§ **Activity**
Transcribe every record exactly.

Data extracted from a collection
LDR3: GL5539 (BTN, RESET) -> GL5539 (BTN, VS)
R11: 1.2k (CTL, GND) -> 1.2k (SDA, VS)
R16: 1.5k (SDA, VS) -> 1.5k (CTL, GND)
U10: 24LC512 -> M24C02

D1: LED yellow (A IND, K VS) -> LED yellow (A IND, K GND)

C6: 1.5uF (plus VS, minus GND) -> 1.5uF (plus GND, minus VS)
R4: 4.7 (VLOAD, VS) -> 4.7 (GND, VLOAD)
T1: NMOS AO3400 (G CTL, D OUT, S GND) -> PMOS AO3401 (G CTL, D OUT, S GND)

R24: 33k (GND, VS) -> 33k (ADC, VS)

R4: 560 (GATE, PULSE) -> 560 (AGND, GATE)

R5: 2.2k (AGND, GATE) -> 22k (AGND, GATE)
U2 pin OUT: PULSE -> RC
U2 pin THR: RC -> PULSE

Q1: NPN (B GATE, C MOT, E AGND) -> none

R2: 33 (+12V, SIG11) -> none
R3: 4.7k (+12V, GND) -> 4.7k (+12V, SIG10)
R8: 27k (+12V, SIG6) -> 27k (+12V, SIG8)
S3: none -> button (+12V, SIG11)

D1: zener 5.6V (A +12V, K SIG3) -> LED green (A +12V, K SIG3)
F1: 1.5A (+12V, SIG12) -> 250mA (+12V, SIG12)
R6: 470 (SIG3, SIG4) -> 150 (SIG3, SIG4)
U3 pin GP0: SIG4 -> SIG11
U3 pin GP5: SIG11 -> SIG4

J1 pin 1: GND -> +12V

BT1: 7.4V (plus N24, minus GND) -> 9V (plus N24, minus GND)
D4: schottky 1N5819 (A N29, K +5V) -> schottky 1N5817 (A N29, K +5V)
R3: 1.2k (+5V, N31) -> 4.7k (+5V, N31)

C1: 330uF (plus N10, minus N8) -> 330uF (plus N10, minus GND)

§ **The answer**
LDR3: GL5539 (BTN, RESET) -> GL5539 (BTN, VS)
R11: 1.2k (CTL, GND) -> 1.2k (SDA, VS)
R16: 1.5k (SDA, VS) -> 1.5k (CTL, GND)
U10: 24LC512 -> M24C02

D1: LED yellow (A IND, K VS) -> LED yellow (A IND, K GND)

C6: 1.5uF (plus VS, minus GND) -> 1.5uF (plus GND, minus VS)
R4: 4.7 (VLOAD, VS) -> 4.7 (GND, VLOAD)
T1: NMOS AO3400 (G CTL, D OUT, S GND) -> PMOS AO3401 (G CTL, D OUT, S GND)

R24: 33k (GND, VS) -> 33k (ADC, VS)

R4: 560 (GATE, PULSE) -> 560 (AGND, GATE)

R5: 2.2k (AGND, GATE) -> 22k (AGND, GATE)
U2 pin OUT: PULSE -> RC
U2 pin THR: RC -> PULSE

Q1: NPN (B GATE, C MOT, E AGND) -> none

R2: 33 (+12V, SIG11) -> none
R3: 4.7k (+12V, GND) -> 4.7k (+12V, SIG10)
R8: 27k (+12V, SIG6) -> 27k (+12V, SIG8)
S3: none -> button (+12V, SIG11)

D1: zener 5.6V (A +12V, K SIG3) -> LED green (A +12V, K SIG3)
F1: 1.5A (+12V, SIG12) -> 250mA (+12V, SIG12)
R6: 470 (SIG3, SIG4) -> 150 (SIG3, SIG4)
U3 pin GP0: SIG4 -> SIG11
U3 pin GP5: SIG11 -> SIG4

J1 pin 1: GND -> +12V

BT1: 7.4V (plus N24, minus GND) -> 9V (plus N24, minus GND)
D4: schottky 1N5819 (A N29, K +5V) -> schottky 1N5817 (A N29, K +5V)
R3: 1.2k (+5V, N31) -> 4.7k (+5V, N31)

C1: 330uF (plus N10, minus N8) -> 330uF (plus N10, minus GND)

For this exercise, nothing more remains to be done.